Reproduce all the lines below exactly and omit the images.

*** Block opens ***

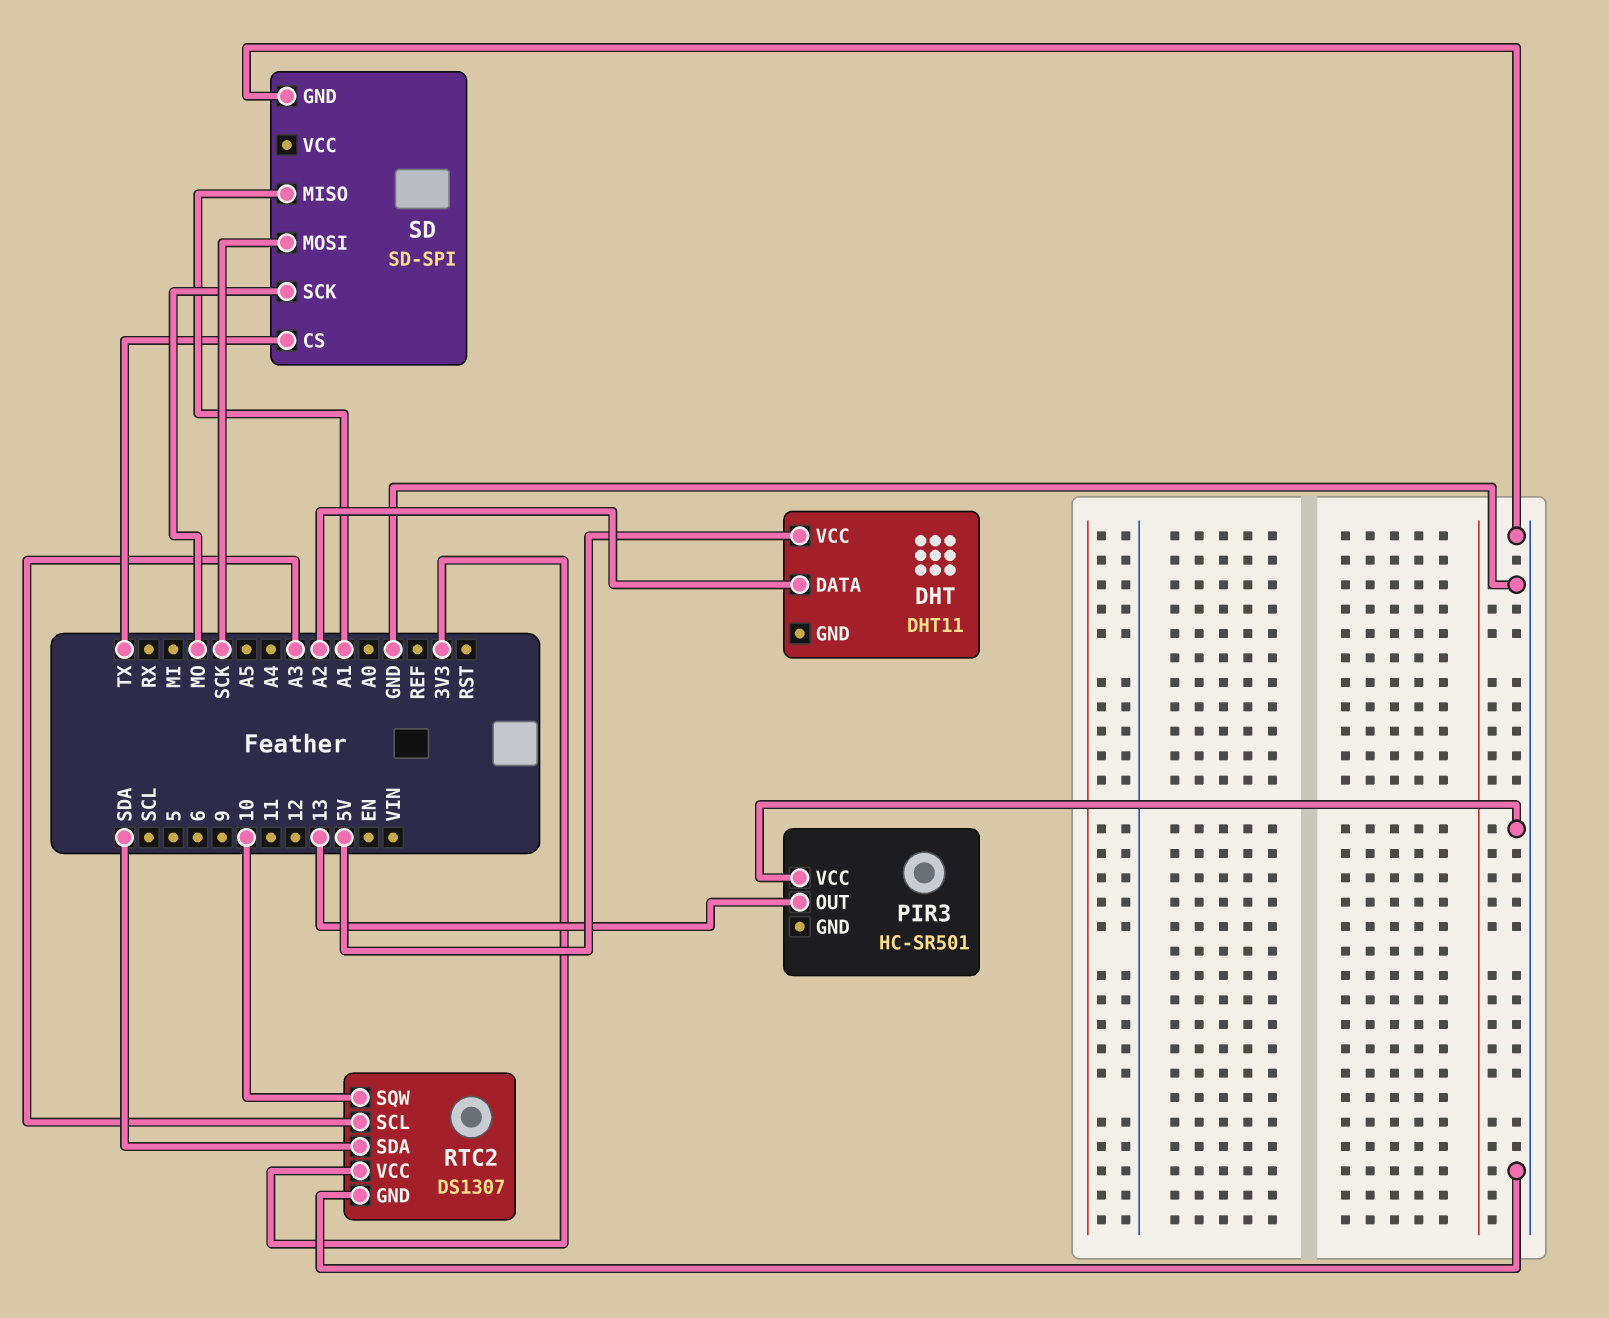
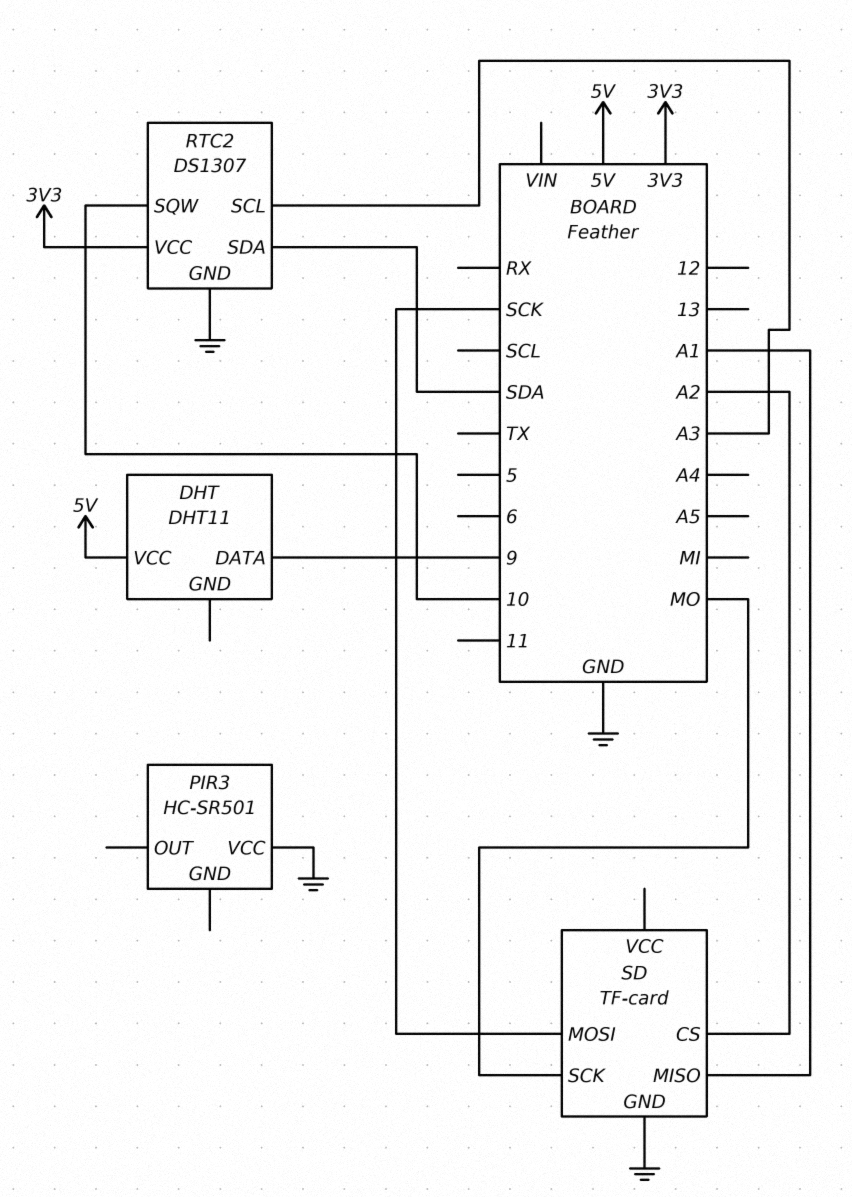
DHT pin DATA: A2 -> 9
PIR3 pin OUT: 13 -> none
SD: SD-SPI -> TF-card
SD pin CS: TX -> A2

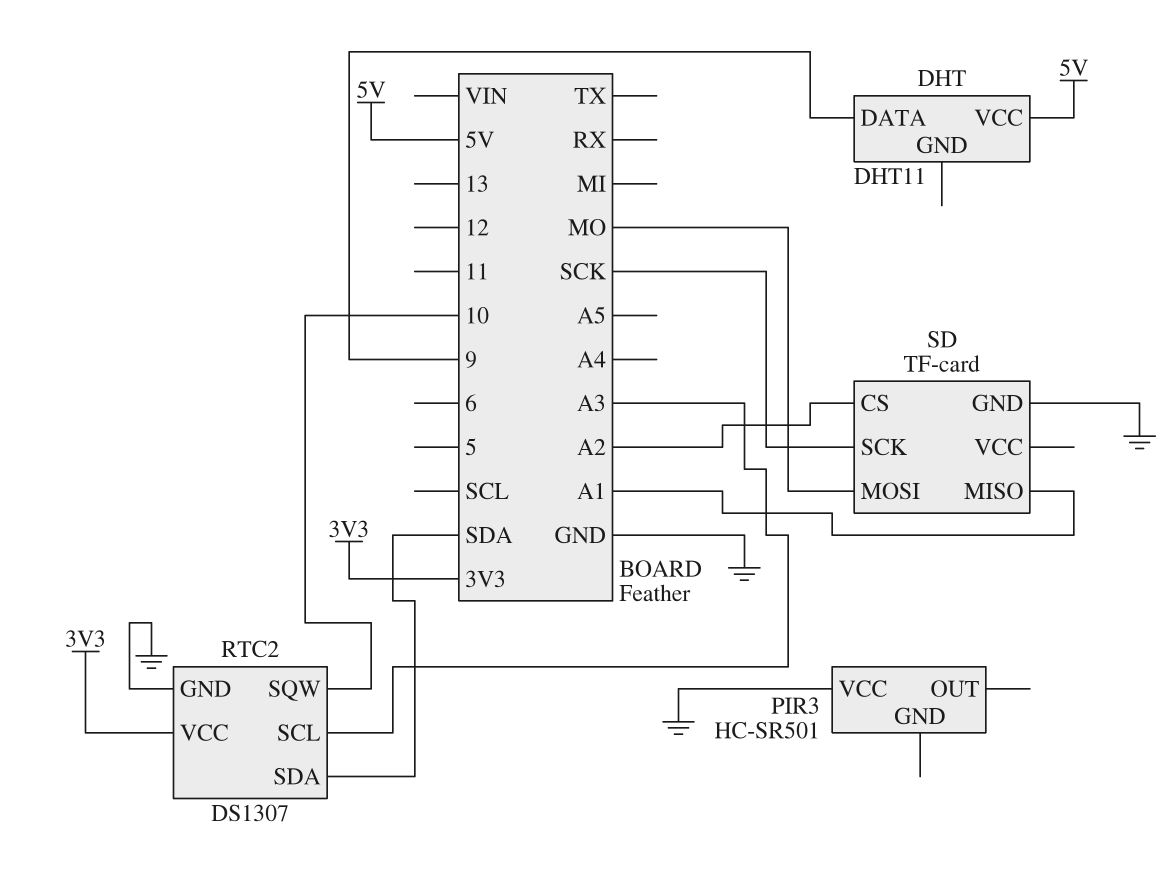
SD pin MOSI: SCK -> MO
SD pin SCK: MO -> SCK

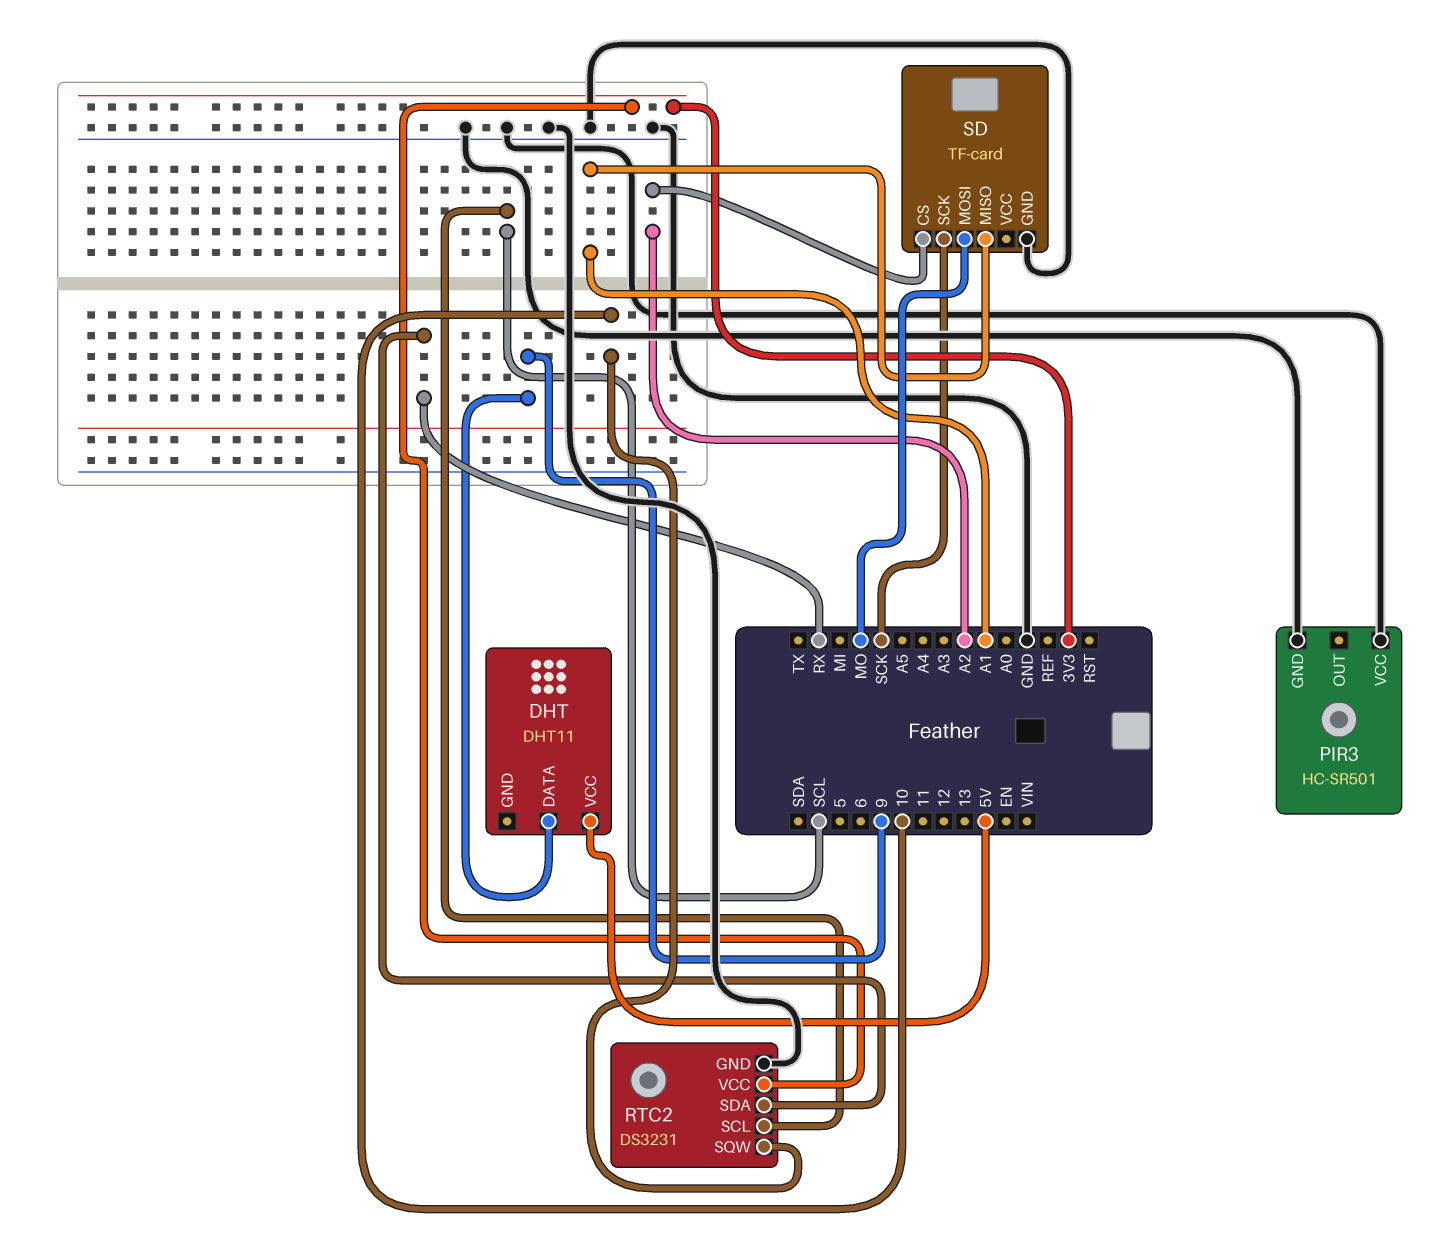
PIR3 pin GND: none -> GND
RTC2: DS1307 -> DS3231
RTC2 pin SCL: A3 -> SCL
RTC2 pin SDA: SDA -> RX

*** Block closes ***

*Answer for this exercise*:
DHT pin DATA: A2 -> 9
PIR3 pin OUT: 13 -> none
SD: SD-SPI -> TF-card
SD pin CS: TX -> A2

SD pin MOSI: SCK -> MO
SD pin SCK: MO -> SCK

PIR3 pin GND: none -> GND
RTC2: DS1307 -> DS3231
RTC2 pin SCL: A3 -> SCL
RTC2 pin SDA: SDA -> RX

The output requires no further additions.